▸ Try it
Your answer must be every line of the data below that holds the string "dispenser", copied exactly.

[Source data]
——
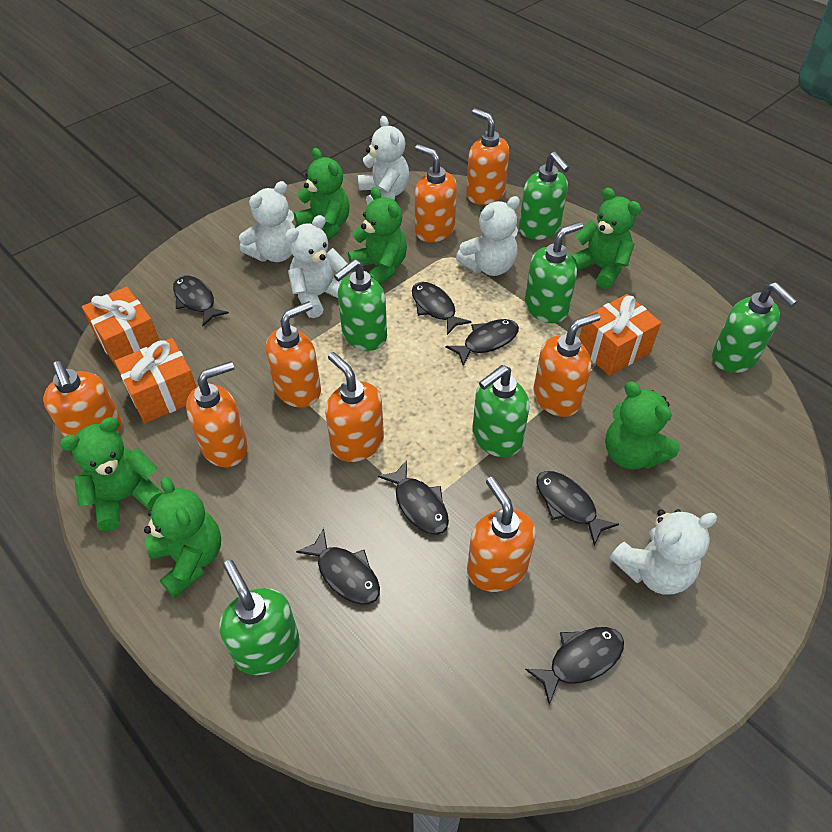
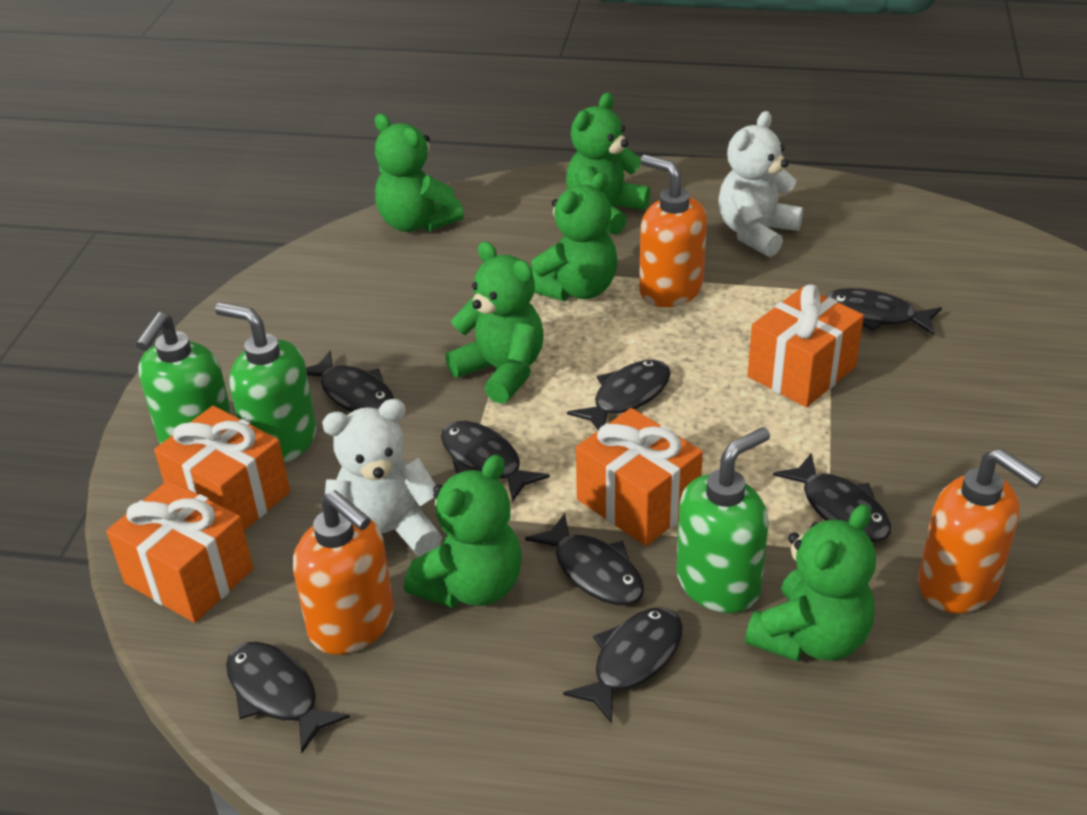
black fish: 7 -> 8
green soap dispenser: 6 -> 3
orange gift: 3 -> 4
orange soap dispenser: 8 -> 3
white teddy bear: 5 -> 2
——
▸ Your response
green soap dispenser: 6 -> 3
orange soap dispenser: 8 -> 3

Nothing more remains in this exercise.